WORK TASK: Beginning with the line where "where | amount |" appears, retype every remaining line of the data below, both the first and last included.

RECORDED DATA:
=== Section Start ===

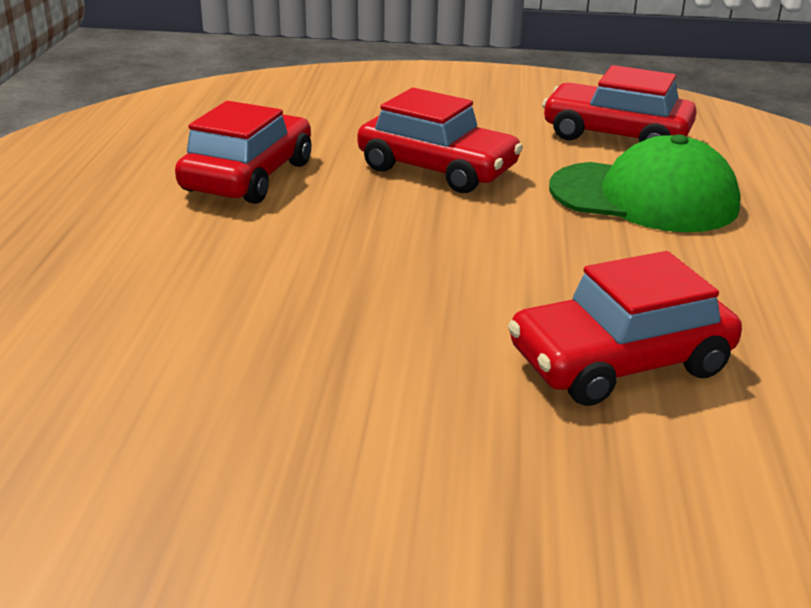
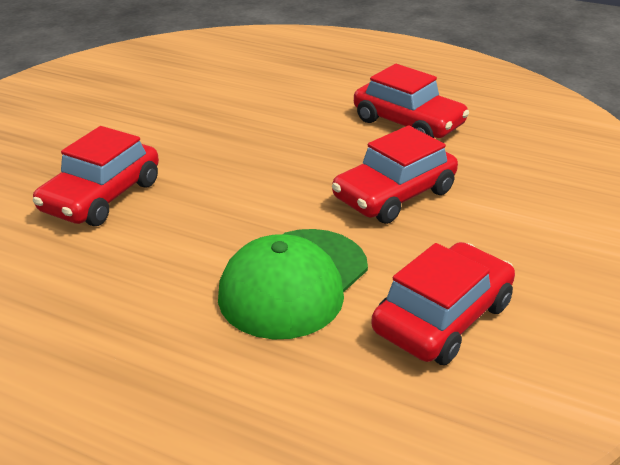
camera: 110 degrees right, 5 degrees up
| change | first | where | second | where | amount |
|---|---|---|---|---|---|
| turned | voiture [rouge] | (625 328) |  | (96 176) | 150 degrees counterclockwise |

=== Section End ===

EXERCISE ANSWER:
| change | first | where | second | where | amount |
|---|---|---|---|---|---|
| turned | voiture [rouge] | (625 328) |  | (96 176) | 150 degrees counterclockwise |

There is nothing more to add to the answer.